Records for this task
════════

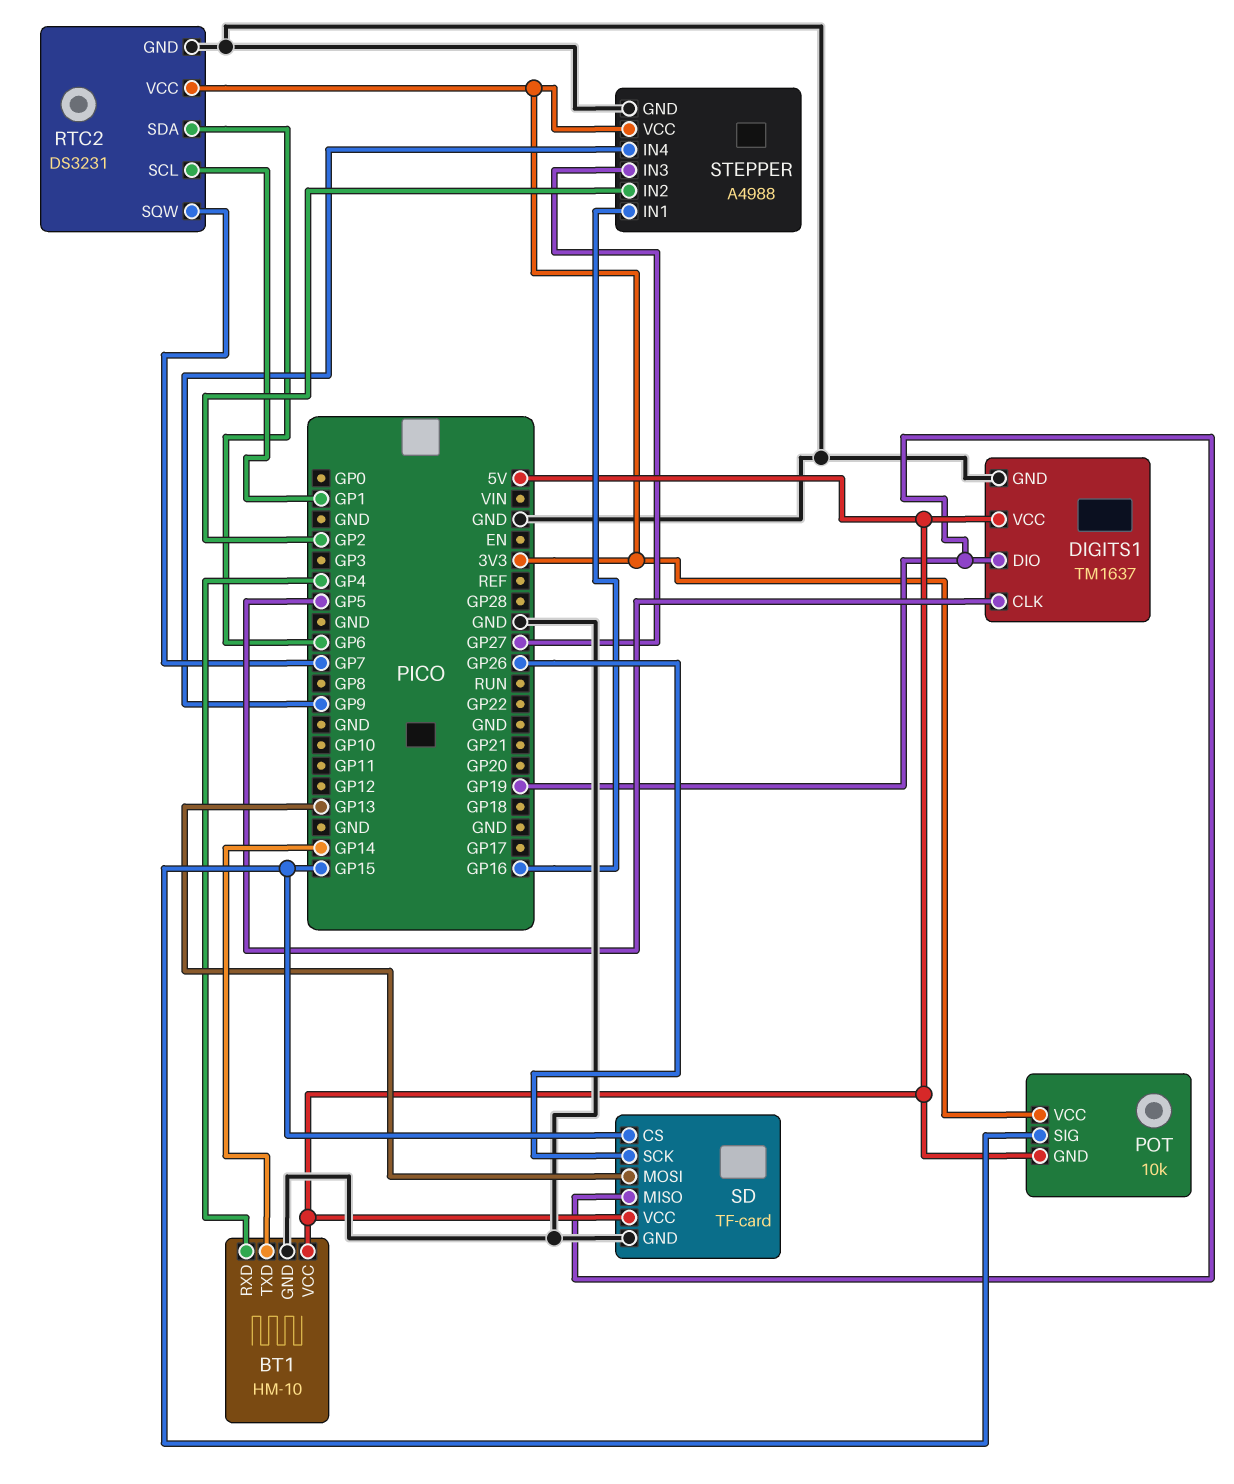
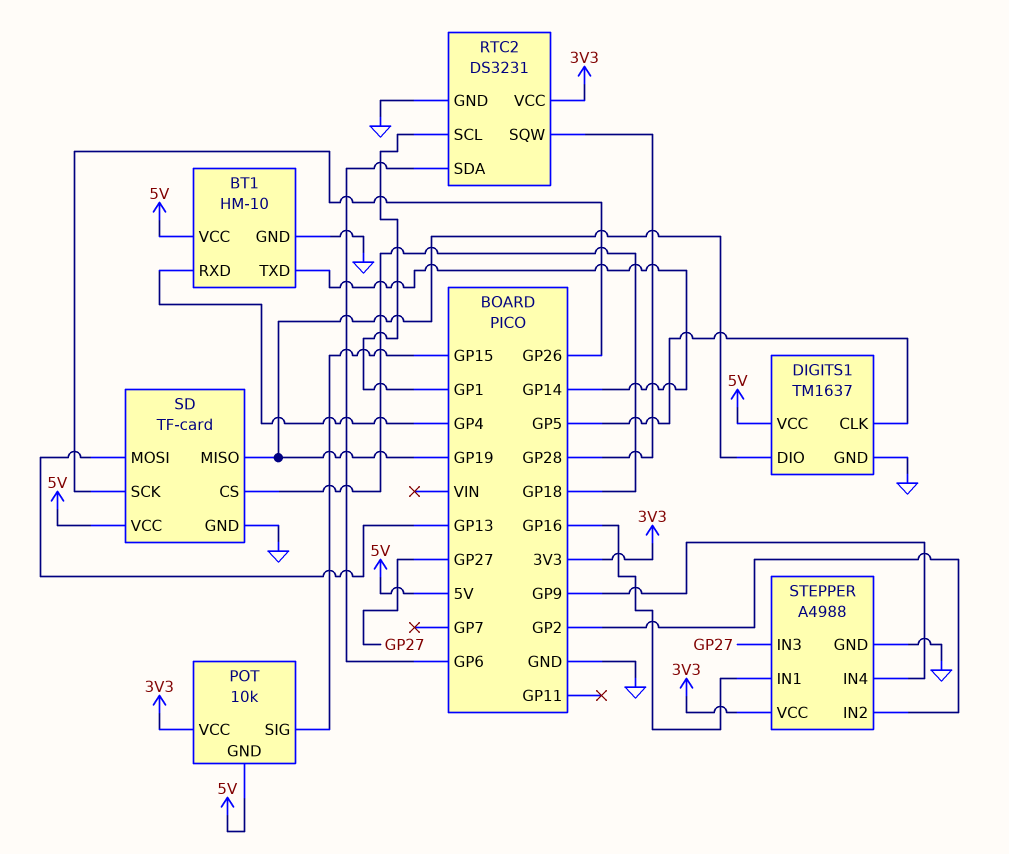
RTC2 pin SQW: GP7 -> GP28
SD pin CS: GP15 -> GP18

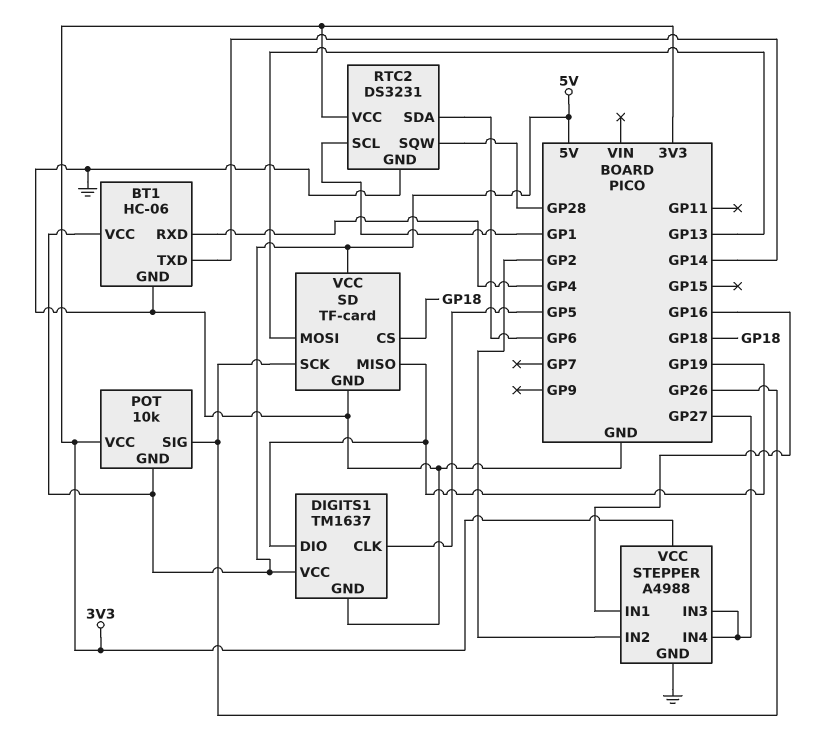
BT1: HM-10 -> HC-06
POT pin SIG: GP15 -> GP26
STEPPER pin IN4: GP9 -> GP27

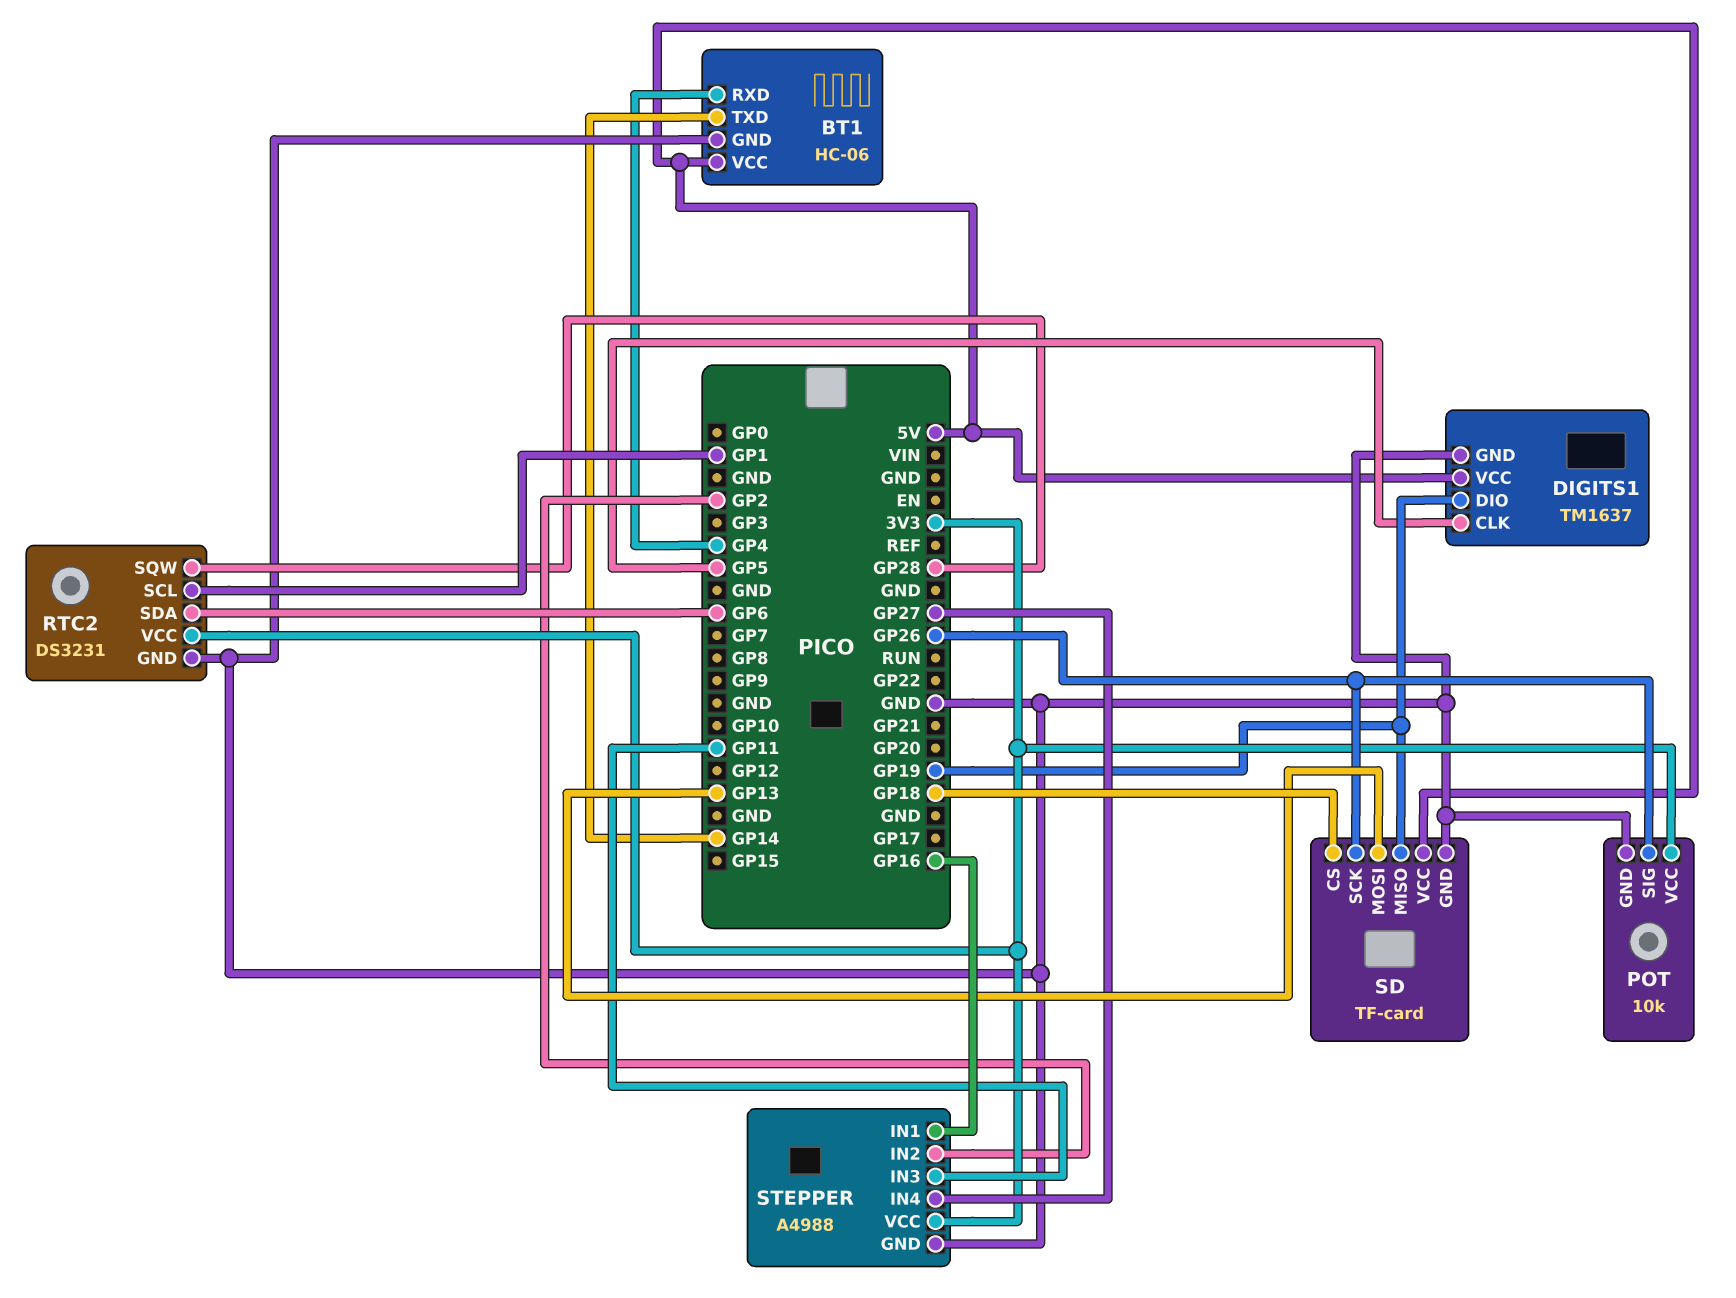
POT pin GND: 5V -> GND
STEPPER pin IN3: GP27 -> GP11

════════

How many lines of the entries above include the word "STEPPER"? Answer with the number only.

Reply
2